╭─ Supplied material

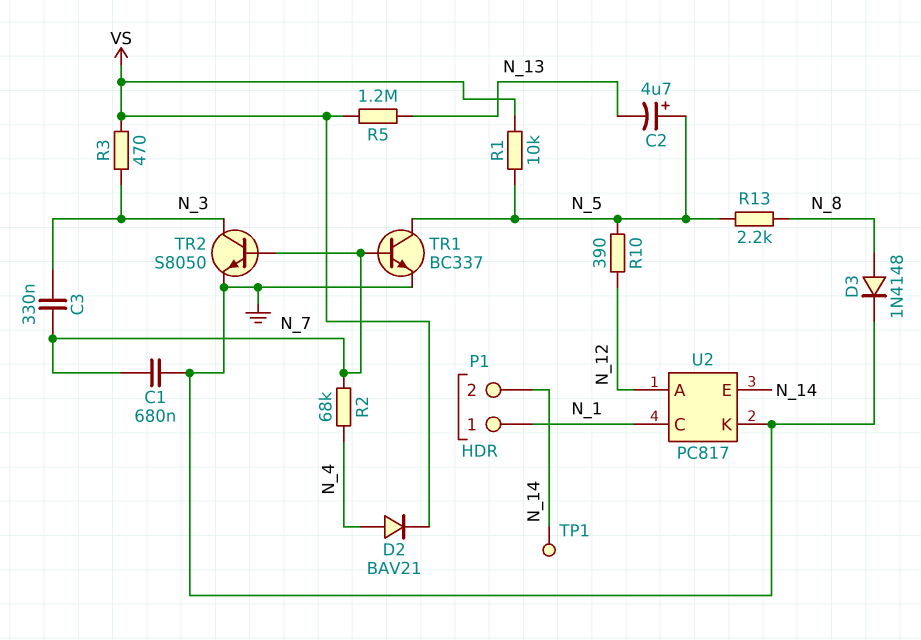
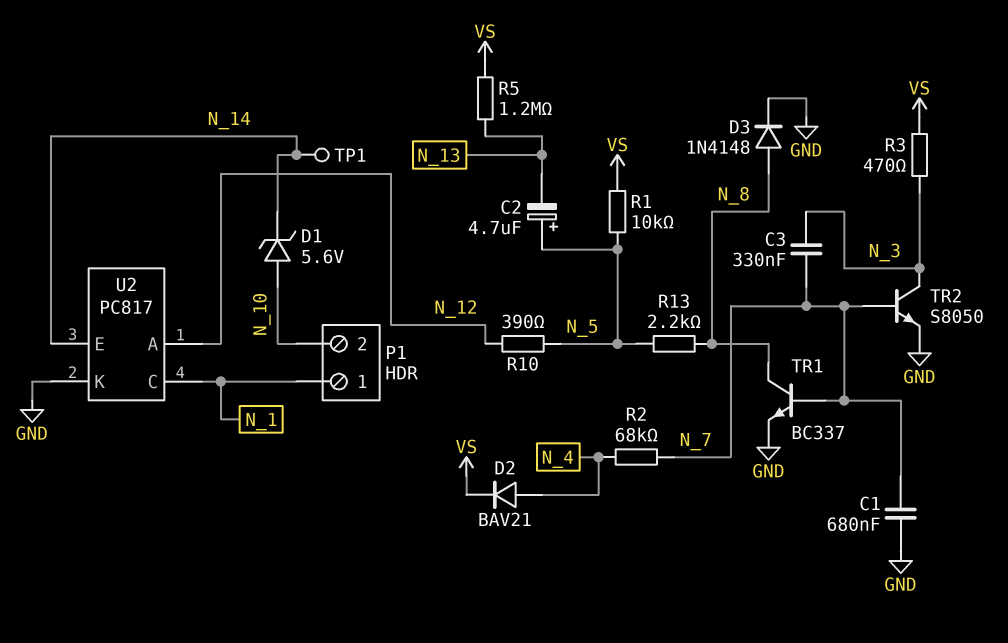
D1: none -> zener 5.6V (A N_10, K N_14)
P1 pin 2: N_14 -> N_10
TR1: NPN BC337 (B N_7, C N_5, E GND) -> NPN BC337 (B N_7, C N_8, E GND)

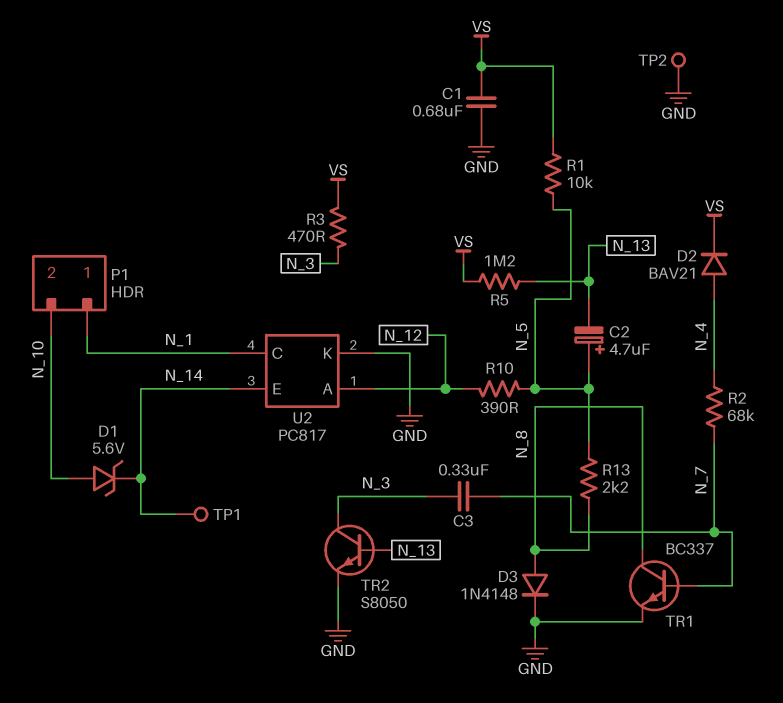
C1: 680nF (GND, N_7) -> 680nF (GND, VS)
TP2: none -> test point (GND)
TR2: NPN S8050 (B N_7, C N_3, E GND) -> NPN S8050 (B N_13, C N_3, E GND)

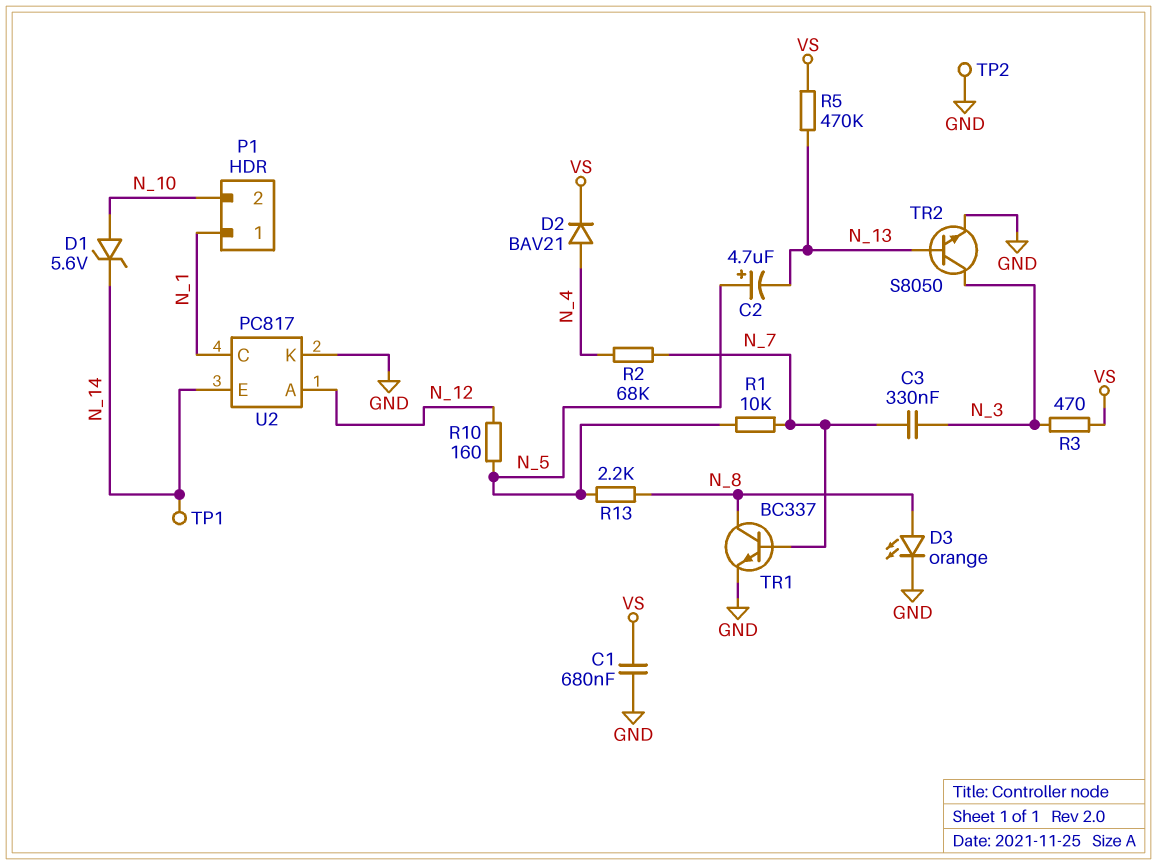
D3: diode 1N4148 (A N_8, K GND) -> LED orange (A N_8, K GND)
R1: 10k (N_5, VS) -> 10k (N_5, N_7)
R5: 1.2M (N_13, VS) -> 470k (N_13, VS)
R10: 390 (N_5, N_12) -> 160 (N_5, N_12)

╰─
╭─ Supplied material

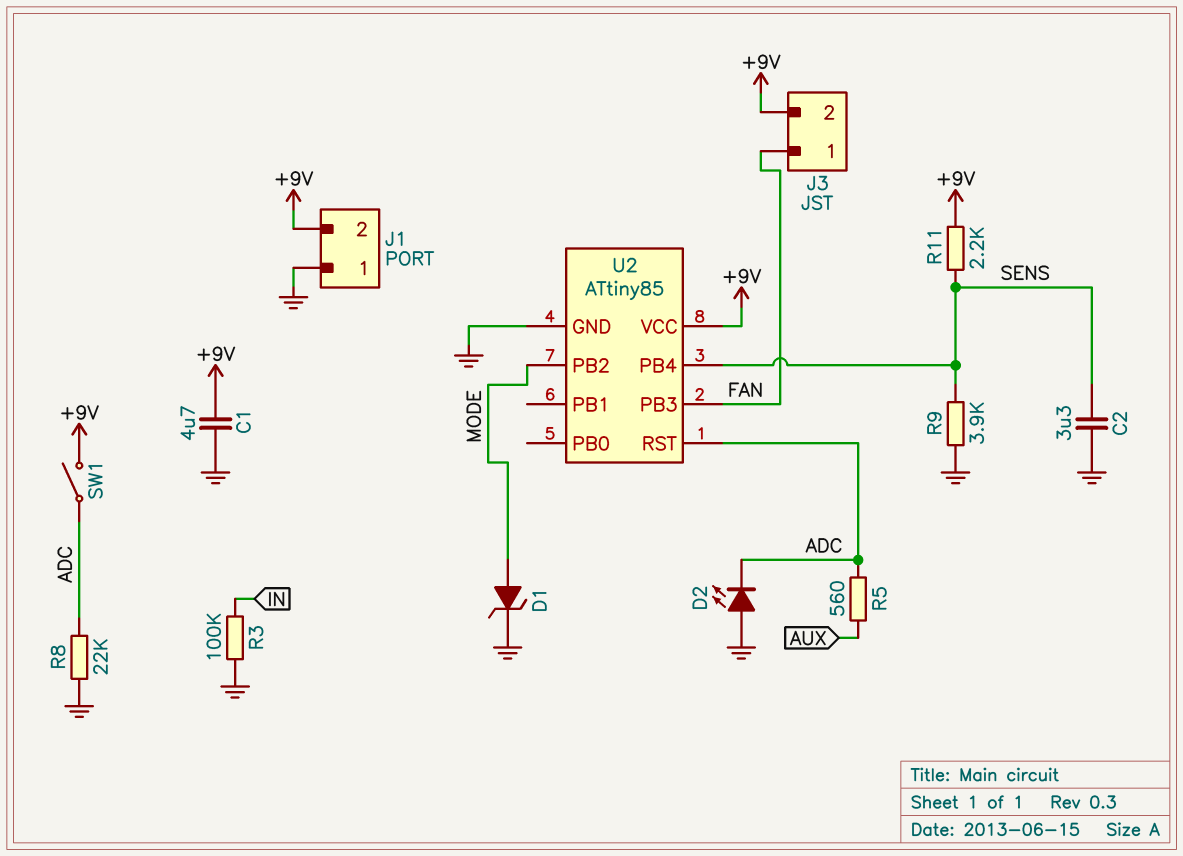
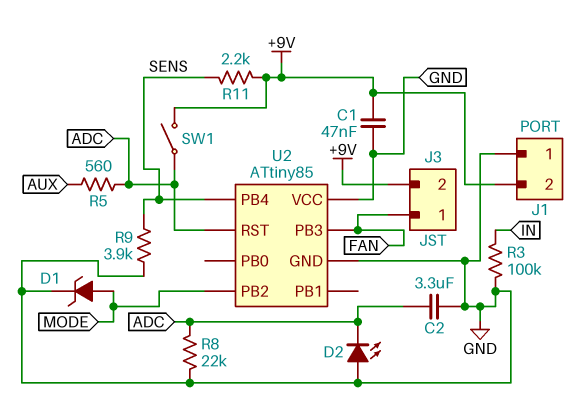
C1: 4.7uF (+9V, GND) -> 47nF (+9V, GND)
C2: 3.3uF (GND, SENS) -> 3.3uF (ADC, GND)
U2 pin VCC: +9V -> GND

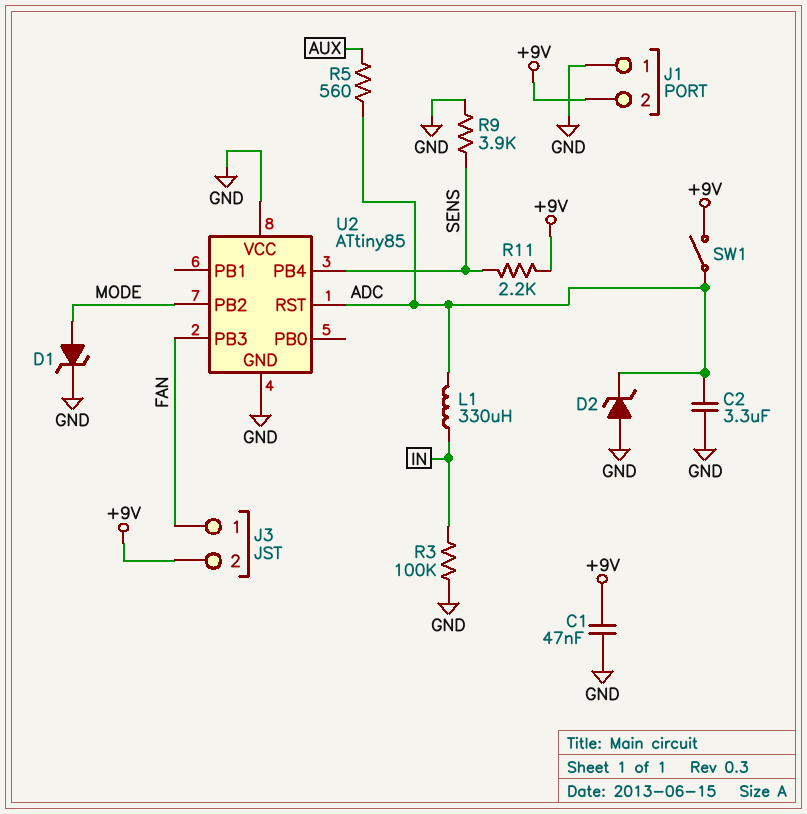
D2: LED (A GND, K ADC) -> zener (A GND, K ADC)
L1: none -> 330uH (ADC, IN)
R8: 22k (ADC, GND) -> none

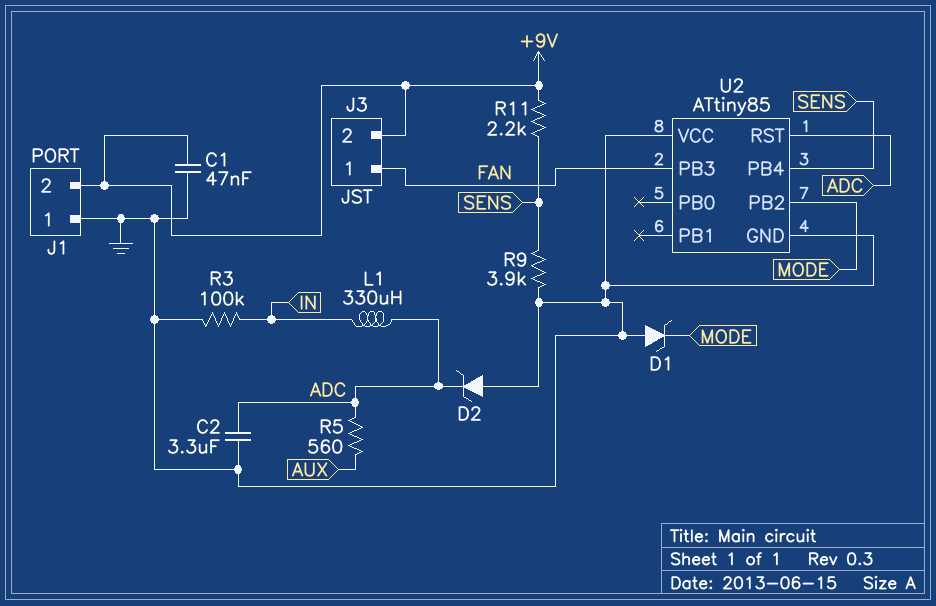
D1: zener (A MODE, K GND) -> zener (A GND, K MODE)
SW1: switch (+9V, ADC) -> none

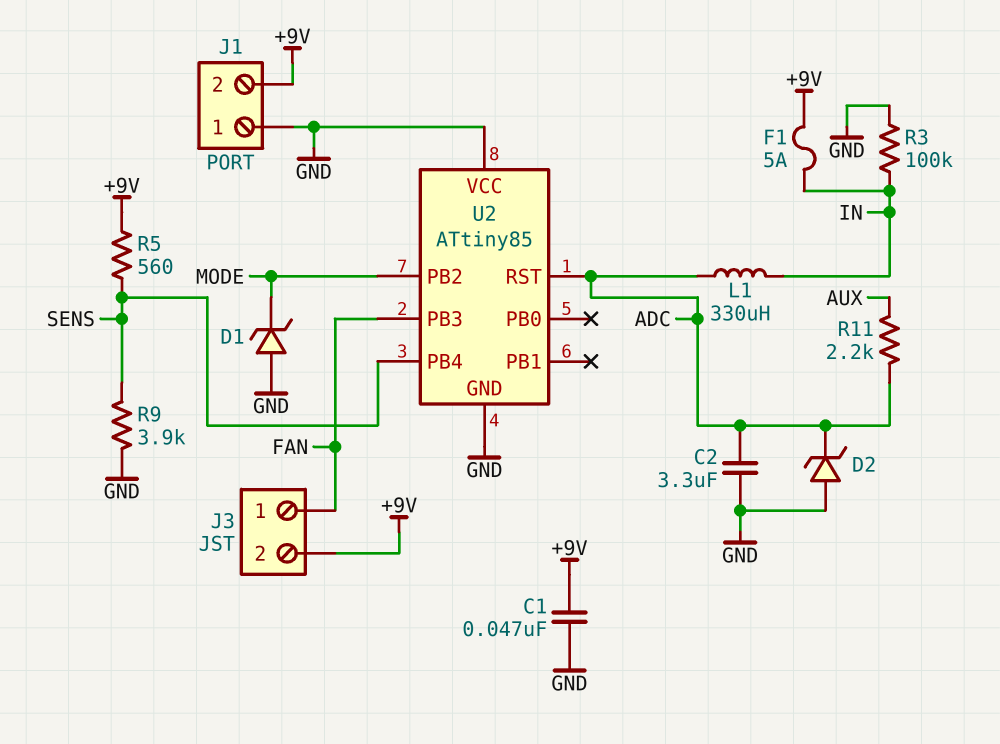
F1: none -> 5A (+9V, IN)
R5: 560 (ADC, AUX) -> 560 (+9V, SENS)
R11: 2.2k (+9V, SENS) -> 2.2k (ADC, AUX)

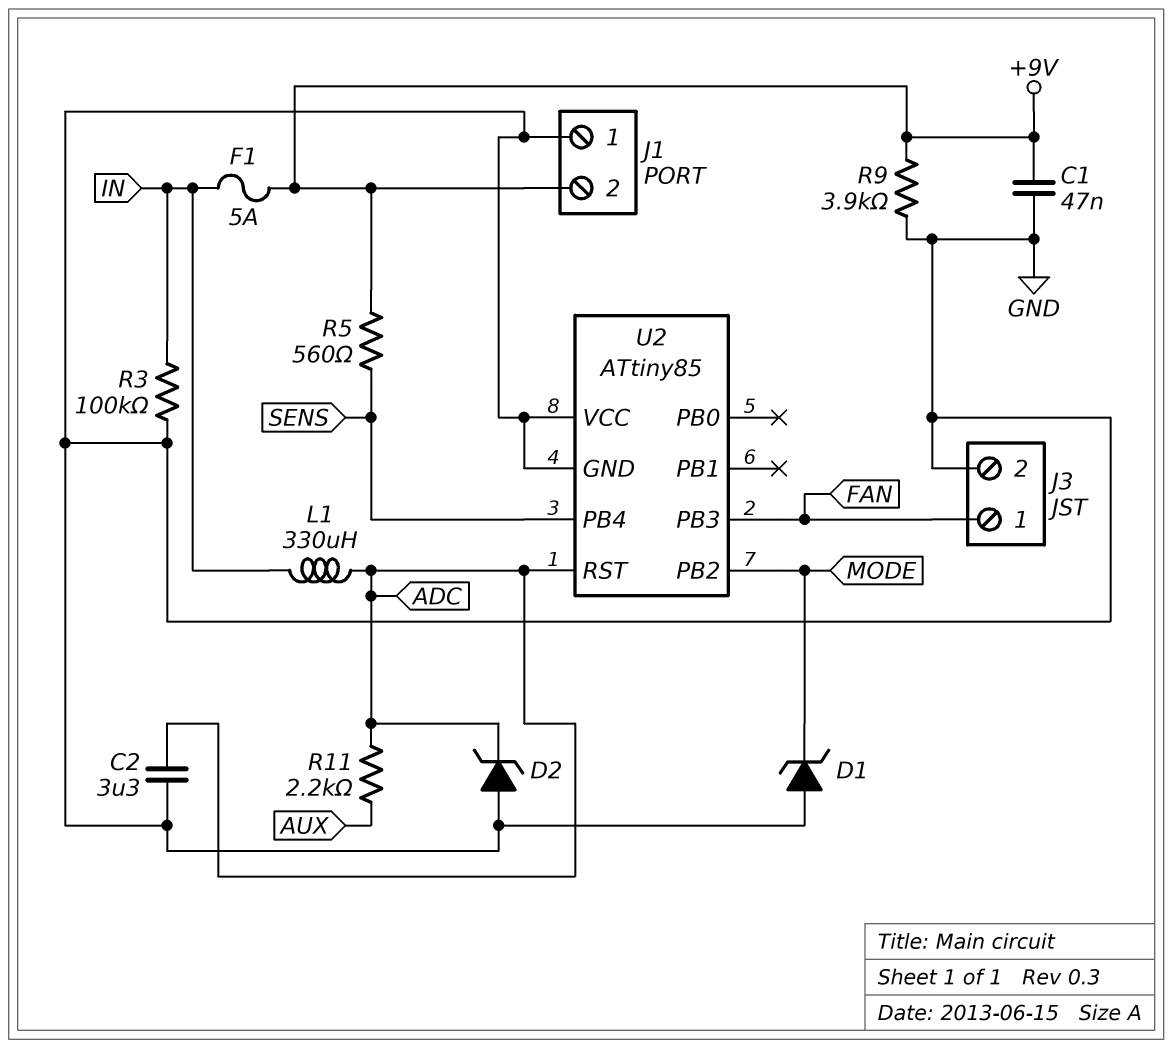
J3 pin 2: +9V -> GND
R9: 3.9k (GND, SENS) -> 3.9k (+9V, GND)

╰─

What you will do:
Return every line above that contains the word "SENS".

Answer to this task:
C2: 3.3uF (GND, SENS) -> 3.3uF (ADC, GND)
R5: 560 (ADC, AUX) -> 560 (+9V, SENS)
R11: 2.2k (+9V, SENS) -> 2.2k (ADC, AUX)
R9: 3.9k (GND, SENS) -> 3.9k (+9V, GND)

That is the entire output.